Which of the lines below contain the string "ellipse"? Copy each one.

(Colored geometric primitive data)
▽

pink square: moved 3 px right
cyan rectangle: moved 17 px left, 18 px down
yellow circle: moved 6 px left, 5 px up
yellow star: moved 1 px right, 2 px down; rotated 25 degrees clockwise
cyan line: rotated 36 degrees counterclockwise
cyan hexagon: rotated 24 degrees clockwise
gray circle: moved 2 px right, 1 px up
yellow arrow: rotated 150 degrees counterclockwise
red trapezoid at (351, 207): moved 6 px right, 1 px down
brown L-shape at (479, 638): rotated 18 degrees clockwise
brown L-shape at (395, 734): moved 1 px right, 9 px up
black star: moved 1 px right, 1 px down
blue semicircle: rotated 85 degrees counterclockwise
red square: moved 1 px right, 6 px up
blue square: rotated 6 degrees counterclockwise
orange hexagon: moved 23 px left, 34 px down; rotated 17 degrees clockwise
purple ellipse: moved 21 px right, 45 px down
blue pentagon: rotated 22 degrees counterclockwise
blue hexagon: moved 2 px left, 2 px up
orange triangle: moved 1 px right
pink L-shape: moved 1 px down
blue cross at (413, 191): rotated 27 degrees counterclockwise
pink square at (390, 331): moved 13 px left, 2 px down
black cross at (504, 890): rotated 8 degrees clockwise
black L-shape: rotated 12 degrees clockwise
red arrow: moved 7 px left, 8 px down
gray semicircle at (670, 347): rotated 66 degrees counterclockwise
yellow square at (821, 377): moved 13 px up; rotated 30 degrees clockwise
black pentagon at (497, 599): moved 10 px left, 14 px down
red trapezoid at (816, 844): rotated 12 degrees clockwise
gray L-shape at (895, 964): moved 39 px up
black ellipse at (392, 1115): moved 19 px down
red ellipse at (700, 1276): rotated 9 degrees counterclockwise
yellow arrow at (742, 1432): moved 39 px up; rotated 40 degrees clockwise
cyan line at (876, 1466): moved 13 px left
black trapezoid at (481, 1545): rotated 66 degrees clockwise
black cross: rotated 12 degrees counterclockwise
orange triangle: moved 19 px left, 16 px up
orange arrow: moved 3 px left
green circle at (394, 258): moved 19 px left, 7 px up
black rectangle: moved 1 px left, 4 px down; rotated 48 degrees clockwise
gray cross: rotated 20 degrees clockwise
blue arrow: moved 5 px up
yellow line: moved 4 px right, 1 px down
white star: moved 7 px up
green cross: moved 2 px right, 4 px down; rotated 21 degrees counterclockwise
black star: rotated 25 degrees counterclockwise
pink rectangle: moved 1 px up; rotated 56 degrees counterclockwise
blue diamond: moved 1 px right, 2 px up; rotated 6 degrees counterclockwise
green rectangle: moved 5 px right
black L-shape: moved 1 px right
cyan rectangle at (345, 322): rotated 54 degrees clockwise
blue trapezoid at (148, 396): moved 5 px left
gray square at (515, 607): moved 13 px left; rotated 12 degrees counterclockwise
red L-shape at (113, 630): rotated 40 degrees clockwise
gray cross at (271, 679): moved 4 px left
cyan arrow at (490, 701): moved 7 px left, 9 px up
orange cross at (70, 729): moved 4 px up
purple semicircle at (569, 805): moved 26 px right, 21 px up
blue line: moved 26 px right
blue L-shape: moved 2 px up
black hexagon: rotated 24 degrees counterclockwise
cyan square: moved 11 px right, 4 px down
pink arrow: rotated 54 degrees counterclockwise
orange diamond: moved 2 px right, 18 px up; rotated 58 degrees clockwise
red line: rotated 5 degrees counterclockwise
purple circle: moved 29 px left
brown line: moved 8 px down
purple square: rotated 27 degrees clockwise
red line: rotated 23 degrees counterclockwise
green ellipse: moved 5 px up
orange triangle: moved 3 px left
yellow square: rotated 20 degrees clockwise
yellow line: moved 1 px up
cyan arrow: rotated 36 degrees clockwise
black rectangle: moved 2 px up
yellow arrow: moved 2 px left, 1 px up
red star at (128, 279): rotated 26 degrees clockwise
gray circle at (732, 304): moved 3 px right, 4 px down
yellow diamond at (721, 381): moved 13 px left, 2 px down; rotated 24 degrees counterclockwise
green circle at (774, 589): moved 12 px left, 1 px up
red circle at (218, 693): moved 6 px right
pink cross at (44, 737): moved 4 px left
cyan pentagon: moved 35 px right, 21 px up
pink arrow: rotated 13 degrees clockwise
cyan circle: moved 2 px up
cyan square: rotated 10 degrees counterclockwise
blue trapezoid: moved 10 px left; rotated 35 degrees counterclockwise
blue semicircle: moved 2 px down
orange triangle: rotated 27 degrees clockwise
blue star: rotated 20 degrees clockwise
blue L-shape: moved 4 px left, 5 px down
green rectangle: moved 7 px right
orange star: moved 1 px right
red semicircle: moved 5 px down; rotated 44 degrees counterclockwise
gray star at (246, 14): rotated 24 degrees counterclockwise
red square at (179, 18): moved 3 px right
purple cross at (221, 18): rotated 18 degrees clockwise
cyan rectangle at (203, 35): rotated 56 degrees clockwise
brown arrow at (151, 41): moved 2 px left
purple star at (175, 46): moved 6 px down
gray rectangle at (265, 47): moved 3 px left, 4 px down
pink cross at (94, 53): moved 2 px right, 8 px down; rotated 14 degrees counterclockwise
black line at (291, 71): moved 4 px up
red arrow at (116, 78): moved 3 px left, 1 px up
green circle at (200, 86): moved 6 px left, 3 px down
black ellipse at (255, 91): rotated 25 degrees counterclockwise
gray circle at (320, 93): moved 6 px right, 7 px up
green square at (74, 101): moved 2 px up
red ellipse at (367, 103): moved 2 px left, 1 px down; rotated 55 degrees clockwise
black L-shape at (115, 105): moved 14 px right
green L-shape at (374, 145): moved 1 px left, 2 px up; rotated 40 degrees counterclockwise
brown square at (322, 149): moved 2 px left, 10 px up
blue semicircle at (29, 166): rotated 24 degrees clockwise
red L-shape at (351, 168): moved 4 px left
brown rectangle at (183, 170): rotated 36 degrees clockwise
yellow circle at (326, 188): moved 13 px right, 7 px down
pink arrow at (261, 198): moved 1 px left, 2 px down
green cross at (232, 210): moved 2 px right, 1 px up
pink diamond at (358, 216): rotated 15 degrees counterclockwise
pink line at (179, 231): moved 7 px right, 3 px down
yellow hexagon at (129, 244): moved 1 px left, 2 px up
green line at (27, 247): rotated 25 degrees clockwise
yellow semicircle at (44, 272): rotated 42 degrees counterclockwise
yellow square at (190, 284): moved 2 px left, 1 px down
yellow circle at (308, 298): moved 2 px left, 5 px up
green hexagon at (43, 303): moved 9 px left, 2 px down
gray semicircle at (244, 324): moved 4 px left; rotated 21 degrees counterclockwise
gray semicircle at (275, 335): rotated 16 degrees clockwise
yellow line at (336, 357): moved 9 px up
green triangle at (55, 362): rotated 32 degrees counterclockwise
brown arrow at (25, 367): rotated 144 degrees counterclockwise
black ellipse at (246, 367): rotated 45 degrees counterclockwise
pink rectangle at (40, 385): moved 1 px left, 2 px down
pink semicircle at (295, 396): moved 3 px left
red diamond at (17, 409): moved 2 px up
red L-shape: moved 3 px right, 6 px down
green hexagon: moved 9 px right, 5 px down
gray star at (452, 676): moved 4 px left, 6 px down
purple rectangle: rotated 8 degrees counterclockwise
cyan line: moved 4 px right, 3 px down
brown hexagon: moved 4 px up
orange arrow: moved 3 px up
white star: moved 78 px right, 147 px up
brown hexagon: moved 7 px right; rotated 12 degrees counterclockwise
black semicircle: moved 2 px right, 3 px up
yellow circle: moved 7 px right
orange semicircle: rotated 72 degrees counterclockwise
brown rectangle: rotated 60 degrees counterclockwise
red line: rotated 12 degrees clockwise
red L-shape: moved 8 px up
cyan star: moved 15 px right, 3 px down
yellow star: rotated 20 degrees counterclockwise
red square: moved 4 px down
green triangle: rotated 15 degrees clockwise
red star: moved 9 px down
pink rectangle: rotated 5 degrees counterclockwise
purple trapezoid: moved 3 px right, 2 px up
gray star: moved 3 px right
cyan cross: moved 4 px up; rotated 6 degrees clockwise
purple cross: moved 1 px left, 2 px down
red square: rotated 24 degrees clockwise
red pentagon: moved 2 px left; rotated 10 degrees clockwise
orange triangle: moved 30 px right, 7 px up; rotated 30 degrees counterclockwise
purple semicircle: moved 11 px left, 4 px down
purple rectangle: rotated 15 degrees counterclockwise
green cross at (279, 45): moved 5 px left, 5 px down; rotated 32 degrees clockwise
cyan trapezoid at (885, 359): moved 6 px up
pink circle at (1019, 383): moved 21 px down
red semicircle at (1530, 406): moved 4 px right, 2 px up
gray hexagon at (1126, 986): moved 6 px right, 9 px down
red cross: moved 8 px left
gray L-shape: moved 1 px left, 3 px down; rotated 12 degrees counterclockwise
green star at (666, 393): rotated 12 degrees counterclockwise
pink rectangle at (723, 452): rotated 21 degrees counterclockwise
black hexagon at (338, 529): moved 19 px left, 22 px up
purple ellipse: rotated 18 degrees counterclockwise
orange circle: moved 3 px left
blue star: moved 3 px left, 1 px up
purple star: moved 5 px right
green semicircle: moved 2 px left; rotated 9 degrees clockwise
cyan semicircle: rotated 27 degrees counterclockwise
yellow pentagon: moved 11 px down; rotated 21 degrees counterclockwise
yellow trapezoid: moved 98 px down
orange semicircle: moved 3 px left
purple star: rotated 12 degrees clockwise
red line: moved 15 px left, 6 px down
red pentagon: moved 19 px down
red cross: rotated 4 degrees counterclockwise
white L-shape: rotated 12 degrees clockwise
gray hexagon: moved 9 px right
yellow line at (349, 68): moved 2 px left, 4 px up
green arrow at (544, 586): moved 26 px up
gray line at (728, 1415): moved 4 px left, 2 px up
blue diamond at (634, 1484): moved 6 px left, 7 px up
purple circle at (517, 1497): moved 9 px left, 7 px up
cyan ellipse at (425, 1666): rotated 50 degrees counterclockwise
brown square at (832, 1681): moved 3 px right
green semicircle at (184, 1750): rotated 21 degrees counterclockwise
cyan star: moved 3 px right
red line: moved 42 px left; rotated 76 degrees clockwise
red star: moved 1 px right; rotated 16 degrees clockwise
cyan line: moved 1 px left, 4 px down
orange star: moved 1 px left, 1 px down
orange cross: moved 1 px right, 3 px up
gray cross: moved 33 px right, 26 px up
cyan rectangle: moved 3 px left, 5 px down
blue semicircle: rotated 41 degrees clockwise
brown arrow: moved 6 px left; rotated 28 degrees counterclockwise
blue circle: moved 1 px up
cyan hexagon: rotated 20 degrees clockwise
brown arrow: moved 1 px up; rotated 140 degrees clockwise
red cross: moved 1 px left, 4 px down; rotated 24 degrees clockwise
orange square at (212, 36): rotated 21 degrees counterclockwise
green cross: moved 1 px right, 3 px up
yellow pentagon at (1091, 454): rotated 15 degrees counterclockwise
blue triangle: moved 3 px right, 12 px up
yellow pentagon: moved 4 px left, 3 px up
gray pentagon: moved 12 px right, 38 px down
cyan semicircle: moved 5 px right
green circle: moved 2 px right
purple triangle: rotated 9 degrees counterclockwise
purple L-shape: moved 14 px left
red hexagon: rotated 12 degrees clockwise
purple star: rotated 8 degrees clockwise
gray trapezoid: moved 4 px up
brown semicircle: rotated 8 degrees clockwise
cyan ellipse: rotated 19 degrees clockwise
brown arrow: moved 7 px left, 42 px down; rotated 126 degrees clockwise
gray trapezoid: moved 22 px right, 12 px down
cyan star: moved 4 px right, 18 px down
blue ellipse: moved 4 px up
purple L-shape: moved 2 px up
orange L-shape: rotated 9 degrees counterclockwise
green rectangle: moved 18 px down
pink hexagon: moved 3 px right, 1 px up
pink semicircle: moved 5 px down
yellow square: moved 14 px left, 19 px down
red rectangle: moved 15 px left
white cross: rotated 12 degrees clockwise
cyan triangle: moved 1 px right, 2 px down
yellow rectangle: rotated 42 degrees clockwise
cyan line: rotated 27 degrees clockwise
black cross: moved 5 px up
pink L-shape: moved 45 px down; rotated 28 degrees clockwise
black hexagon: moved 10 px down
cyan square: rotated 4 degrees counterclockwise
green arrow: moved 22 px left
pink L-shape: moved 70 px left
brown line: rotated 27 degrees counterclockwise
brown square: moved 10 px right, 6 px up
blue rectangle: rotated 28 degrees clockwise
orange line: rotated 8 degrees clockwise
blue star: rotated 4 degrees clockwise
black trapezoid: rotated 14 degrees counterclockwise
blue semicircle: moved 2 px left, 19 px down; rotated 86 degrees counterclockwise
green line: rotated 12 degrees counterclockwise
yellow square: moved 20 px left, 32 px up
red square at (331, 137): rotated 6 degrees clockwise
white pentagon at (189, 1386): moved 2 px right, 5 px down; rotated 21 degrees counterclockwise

△

SOLUTION FOR THIS PROBLEM
purple ellipse: moved 21 px right, 45 px down
black ellipse at (392, 1115): moved 19 px down
red ellipse at (700, 1276): rotated 9 degrees counterclockwise
green ellipse: moved 5 px up
black ellipse at (255, 91): rotated 25 degrees counterclockwise
red ellipse at (367, 103): moved 2 px left, 1 px down; rotated 55 degrees clockwise
black ellipse at (246, 367): rotated 45 degrees counterclockwise
purple ellipse: rotated 18 degrees counterclockwise
cyan ellipse at (425, 1666): rotated 50 degrees counterclockwise
cyan ellipse: rotated 19 degrees clockwise
blue ellipse: moved 4 px up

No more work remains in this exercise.